=== Data section ===
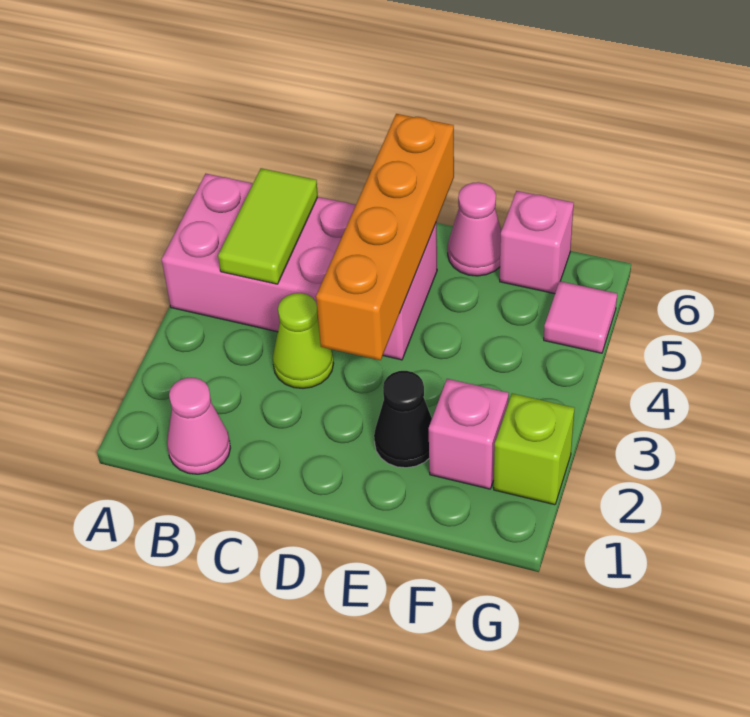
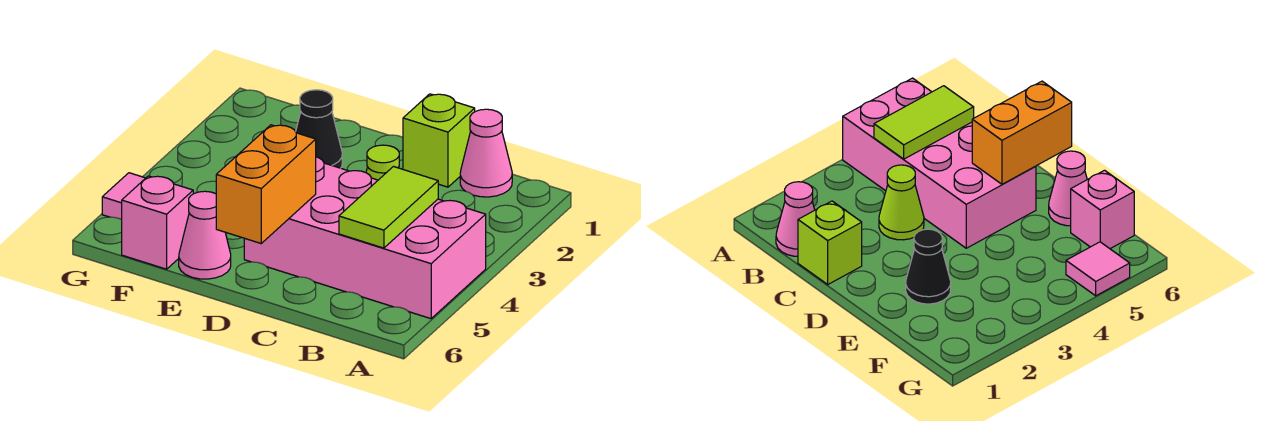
orange brick D3:D6 level 2 -> orange brick D5:D6 level 2
pink brick F2 level 1 -> none
lime brick G2 level 1 -> lime brick C1 level 1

=== What the task requires ===
Having found the line with "pink brick F2 level 1 -> none" in the listing above, transcribe it and every line after it to the end, exactly, with no additions.

=== Exercise response ===
pink brick F2 level 1 -> none
lime brick G2 level 1 -> lime brick C1 level 1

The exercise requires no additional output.